• _Try it_
Where a record holds a picture, leave the picture out; otherwise repeat every record exactly.

• _Task inputs_
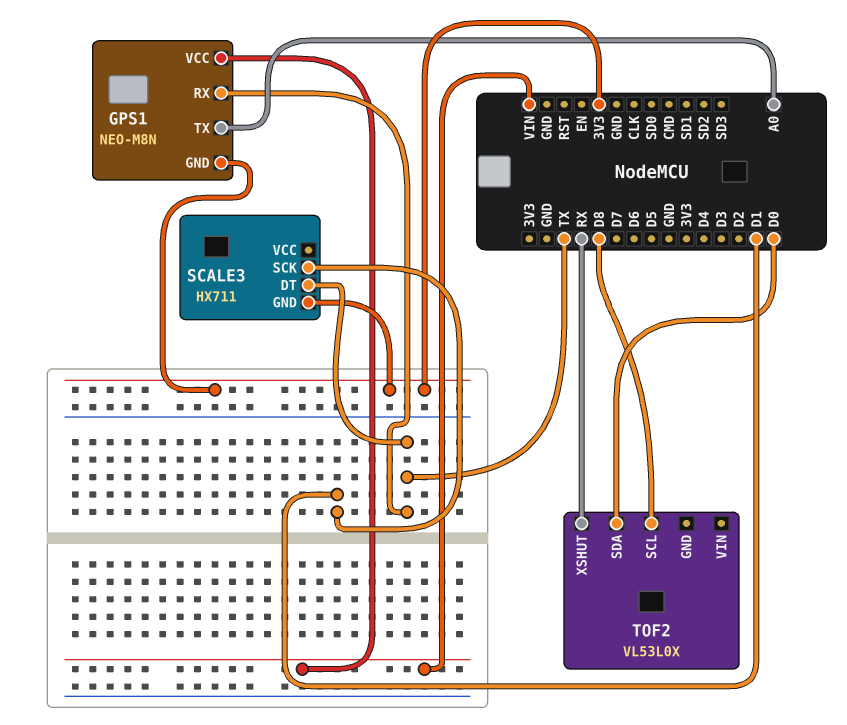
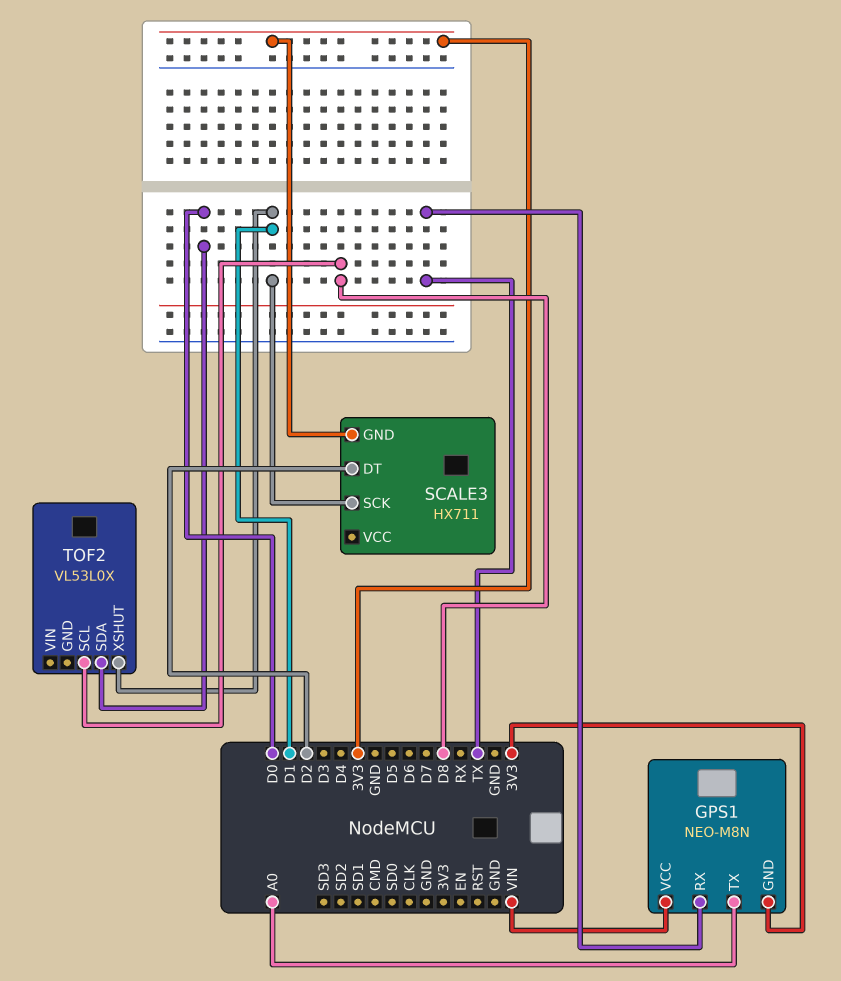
SCALE3 pin DT: TX -> D2
TOF2 pin XSHUT: RX -> D1

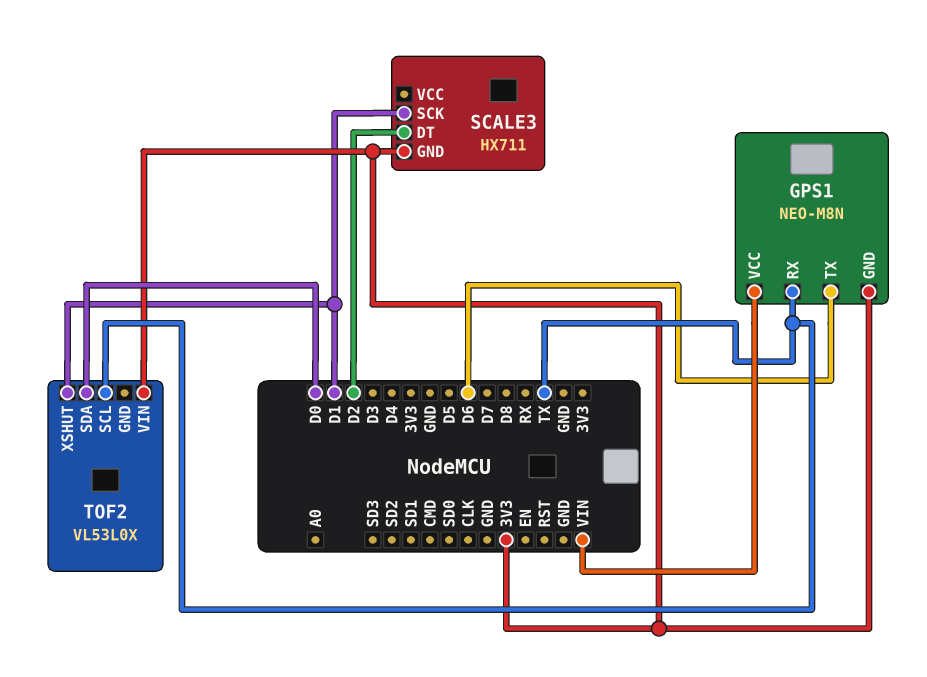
GPS1 pin TX: A0 -> D6
TOF2 pin SCL: D8 -> TX
TOF2 pin VIN: none -> 3V3

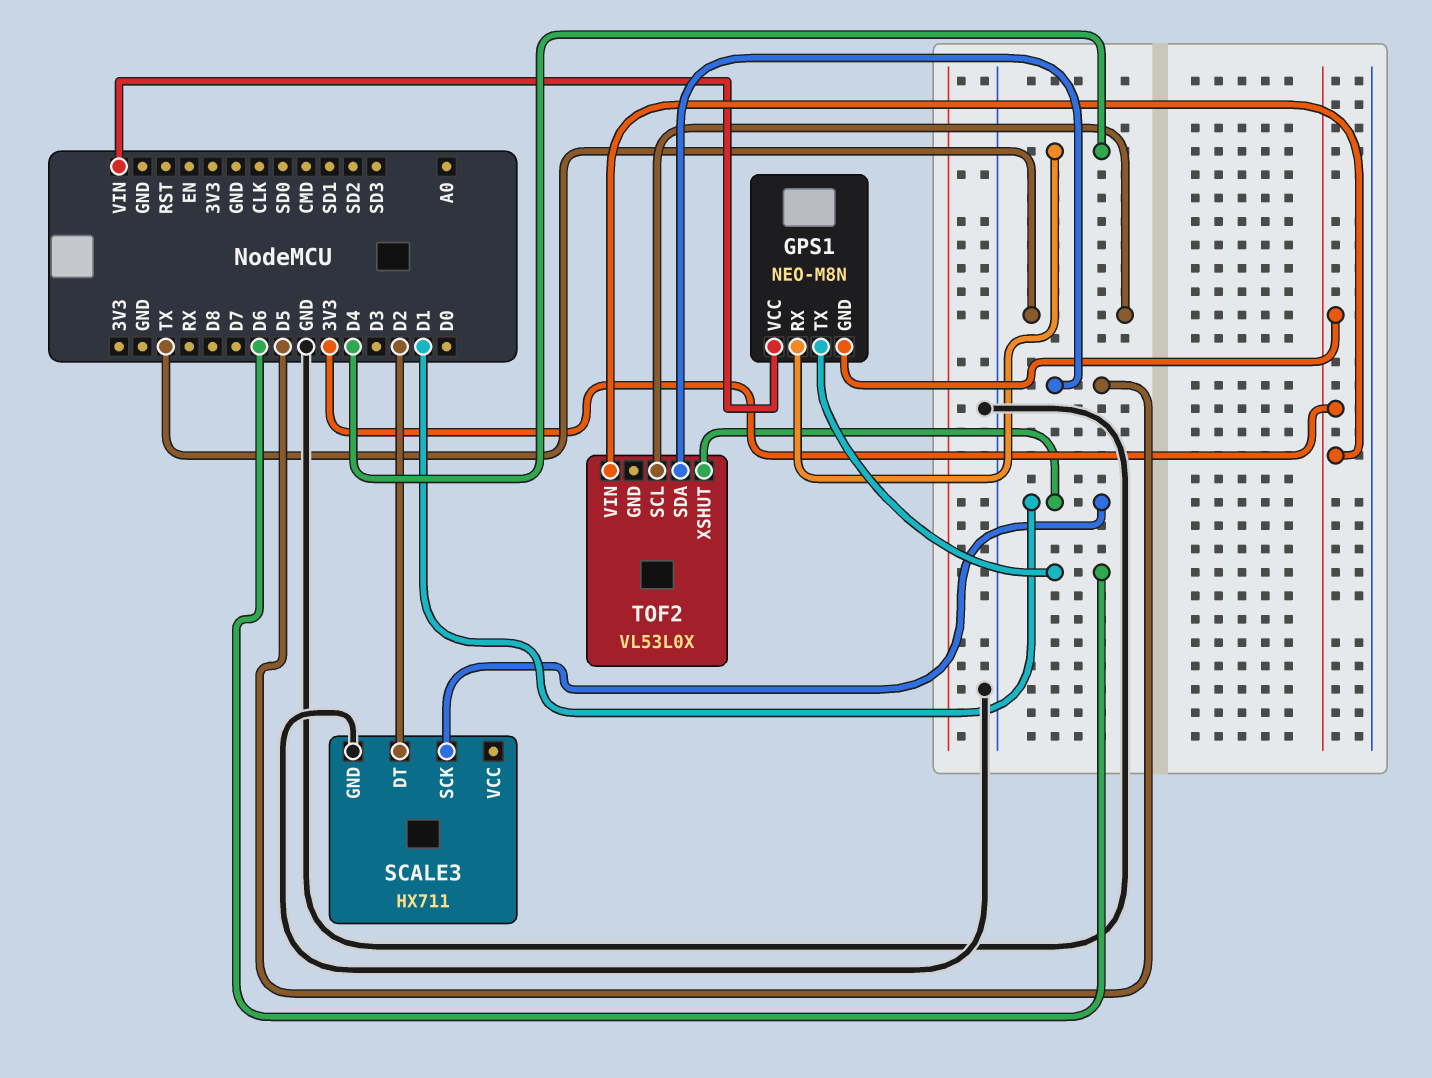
GPS1 pin RX: TX -> D4
SCALE3 pin GND: 3V3 -> GND
TOF2 pin SDA: D0 -> D5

• _Solution to this exercise_
SCALE3 pin DT: TX -> D2
TOF2 pin XSHUT: RX -> D1

GPS1 pin TX: A0 -> D6
TOF2 pin SCL: D8 -> TX
TOF2 pin VIN: none -> 3V3

GPS1 pin RX: TX -> D4
SCALE3 pin GND: 3V3 -> GND
TOF2 pin SDA: D0 -> D5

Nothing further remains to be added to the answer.